> _Required action_
Each line of the records that holds "dice" should be shown in full.

⁂

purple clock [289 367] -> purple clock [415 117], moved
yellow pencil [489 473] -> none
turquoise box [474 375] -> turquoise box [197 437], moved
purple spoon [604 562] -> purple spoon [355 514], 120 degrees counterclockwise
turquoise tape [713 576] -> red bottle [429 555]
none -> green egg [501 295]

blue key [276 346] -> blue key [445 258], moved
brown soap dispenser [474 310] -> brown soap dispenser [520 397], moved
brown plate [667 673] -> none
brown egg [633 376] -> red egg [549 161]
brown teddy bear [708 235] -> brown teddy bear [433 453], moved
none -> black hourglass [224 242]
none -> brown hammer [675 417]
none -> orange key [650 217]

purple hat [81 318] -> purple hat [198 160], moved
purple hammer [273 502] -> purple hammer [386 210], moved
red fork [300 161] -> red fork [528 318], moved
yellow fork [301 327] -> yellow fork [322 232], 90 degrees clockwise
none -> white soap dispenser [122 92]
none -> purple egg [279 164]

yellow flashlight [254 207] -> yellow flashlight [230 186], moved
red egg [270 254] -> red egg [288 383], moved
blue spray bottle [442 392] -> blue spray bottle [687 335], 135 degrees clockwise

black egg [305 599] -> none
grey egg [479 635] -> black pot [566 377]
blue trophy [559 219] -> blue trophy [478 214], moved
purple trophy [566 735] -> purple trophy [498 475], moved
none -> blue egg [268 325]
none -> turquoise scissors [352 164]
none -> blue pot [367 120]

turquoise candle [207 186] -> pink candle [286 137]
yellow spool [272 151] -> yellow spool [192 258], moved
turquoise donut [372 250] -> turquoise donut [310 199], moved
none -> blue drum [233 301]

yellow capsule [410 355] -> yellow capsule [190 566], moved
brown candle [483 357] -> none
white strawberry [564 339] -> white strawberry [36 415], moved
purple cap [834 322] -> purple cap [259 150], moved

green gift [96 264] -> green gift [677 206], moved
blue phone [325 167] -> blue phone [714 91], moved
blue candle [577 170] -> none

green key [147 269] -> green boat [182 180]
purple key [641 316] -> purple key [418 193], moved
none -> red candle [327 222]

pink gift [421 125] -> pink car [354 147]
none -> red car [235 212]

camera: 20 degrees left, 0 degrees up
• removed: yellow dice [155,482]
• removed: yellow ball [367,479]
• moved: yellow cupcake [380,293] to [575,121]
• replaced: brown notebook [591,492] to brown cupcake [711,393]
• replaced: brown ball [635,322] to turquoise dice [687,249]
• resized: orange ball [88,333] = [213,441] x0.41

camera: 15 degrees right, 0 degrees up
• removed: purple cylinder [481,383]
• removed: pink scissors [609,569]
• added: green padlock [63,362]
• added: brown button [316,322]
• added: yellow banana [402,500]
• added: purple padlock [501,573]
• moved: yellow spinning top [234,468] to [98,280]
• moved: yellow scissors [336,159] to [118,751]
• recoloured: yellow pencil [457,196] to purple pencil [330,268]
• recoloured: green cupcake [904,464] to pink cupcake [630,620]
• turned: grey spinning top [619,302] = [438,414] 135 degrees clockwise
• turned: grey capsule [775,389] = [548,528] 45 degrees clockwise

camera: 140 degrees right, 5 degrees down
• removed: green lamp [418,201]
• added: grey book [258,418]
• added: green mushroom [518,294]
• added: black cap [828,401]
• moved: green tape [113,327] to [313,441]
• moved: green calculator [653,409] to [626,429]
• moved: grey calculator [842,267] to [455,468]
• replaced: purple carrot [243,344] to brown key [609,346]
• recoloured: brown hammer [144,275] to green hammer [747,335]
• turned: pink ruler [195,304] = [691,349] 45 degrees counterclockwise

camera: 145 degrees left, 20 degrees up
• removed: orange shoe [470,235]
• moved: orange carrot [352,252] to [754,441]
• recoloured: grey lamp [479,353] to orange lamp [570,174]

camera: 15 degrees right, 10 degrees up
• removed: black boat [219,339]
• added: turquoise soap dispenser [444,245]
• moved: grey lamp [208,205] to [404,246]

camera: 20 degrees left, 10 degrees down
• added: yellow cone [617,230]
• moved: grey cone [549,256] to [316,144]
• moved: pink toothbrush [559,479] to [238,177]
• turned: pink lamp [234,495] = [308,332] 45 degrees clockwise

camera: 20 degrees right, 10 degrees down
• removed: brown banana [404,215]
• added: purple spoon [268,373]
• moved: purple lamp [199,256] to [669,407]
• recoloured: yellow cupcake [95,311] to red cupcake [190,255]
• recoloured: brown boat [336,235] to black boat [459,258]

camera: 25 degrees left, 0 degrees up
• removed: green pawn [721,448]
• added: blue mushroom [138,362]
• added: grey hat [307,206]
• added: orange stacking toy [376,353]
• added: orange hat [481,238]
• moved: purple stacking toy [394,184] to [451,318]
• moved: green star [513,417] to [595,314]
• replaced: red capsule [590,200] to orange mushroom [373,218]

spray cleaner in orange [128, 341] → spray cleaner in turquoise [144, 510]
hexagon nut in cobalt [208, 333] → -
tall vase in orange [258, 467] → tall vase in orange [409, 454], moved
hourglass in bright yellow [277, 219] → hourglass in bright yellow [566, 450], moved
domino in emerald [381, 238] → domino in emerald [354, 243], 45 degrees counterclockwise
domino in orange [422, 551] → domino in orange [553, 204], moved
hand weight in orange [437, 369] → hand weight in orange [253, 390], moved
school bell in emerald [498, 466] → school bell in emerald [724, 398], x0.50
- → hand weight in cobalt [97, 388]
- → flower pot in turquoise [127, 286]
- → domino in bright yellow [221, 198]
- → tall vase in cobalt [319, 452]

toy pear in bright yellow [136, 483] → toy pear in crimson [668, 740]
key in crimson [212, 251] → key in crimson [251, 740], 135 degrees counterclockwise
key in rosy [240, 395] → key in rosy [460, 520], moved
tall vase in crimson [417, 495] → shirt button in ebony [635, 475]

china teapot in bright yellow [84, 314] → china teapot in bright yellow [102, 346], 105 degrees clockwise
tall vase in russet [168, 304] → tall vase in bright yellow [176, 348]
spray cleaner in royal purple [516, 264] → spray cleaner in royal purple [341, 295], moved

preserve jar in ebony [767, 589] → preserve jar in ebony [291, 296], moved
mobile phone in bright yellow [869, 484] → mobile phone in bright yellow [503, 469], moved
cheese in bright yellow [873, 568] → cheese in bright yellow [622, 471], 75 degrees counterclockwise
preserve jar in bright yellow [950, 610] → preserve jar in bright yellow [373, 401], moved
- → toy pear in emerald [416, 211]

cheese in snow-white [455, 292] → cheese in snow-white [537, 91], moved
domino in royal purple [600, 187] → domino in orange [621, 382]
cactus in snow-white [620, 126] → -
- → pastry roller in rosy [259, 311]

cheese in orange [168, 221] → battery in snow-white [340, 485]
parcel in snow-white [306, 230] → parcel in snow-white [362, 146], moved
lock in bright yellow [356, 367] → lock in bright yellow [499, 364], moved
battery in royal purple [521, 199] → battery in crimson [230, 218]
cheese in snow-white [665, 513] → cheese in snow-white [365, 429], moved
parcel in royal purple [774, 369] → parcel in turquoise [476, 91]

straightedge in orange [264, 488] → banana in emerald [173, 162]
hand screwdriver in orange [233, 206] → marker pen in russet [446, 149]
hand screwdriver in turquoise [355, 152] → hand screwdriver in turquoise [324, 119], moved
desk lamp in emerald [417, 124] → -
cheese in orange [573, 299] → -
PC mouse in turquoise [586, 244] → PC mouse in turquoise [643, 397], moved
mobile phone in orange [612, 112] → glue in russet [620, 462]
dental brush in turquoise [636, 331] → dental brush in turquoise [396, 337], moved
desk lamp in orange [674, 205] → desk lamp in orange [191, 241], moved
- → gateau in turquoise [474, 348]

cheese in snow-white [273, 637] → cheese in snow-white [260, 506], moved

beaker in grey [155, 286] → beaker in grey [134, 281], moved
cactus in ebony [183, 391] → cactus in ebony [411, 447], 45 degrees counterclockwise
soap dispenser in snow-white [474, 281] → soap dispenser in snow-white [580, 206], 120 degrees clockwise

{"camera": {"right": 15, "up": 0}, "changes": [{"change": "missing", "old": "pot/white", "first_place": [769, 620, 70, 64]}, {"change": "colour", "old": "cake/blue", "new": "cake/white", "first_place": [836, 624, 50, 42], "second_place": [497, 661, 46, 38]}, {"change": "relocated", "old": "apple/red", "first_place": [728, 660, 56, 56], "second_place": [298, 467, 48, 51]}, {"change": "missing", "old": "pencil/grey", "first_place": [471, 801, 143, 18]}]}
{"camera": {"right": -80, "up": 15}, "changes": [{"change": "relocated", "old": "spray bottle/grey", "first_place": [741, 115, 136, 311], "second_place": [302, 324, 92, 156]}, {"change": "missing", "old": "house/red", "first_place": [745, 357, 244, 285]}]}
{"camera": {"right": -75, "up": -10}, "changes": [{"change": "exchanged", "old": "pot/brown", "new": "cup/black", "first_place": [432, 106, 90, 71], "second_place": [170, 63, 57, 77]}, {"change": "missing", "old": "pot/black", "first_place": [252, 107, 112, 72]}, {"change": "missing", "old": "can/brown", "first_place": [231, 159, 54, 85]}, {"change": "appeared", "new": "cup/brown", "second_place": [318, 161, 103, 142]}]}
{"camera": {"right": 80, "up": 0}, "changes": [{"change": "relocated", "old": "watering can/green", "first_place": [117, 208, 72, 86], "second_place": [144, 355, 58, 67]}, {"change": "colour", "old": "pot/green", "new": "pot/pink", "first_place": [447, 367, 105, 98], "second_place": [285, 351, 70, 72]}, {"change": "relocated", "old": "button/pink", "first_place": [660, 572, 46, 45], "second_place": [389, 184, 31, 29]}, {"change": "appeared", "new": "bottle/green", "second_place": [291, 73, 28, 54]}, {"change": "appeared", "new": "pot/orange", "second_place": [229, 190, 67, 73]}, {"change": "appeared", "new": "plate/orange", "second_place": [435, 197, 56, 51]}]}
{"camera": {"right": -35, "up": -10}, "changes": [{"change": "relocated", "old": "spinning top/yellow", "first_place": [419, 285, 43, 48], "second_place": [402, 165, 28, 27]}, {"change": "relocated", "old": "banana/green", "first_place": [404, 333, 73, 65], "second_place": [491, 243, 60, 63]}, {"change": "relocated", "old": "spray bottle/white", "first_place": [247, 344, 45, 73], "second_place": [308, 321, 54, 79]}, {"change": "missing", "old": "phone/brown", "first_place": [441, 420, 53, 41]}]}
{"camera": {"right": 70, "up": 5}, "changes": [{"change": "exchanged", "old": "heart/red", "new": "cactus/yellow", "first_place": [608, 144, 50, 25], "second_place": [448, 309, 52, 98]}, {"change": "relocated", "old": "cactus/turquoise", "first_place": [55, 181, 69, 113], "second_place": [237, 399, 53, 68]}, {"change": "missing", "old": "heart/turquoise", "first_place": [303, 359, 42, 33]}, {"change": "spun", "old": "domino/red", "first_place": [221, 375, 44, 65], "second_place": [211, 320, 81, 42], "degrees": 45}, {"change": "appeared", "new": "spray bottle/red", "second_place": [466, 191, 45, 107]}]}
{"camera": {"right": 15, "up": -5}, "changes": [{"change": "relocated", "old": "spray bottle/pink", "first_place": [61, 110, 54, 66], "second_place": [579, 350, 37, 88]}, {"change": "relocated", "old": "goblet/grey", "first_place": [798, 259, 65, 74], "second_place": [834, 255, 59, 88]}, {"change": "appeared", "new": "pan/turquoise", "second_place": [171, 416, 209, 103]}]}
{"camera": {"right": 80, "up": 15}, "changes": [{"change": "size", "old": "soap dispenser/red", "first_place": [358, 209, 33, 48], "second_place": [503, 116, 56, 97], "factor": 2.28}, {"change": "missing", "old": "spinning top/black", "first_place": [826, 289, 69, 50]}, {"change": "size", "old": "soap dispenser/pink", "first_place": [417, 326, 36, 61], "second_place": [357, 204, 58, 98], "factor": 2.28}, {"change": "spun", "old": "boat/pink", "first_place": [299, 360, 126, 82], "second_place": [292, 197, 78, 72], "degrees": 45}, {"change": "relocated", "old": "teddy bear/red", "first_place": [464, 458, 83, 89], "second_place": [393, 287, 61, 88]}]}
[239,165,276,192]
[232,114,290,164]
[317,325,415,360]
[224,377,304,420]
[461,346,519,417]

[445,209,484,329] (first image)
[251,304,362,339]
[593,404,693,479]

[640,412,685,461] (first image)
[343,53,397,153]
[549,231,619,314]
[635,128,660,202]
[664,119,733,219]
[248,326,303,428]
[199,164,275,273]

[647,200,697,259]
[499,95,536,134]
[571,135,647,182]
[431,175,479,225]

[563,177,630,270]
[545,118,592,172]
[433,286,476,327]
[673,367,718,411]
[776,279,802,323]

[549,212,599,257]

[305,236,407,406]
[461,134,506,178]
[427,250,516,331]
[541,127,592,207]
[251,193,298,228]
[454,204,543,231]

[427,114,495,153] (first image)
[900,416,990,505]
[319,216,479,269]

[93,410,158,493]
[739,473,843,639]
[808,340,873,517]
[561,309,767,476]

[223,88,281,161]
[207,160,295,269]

⁂

> _Solution to this problem_
• removed: yellow dice [155,482]
• replaced: brown ball [635,322] to turquoise dice [687,249]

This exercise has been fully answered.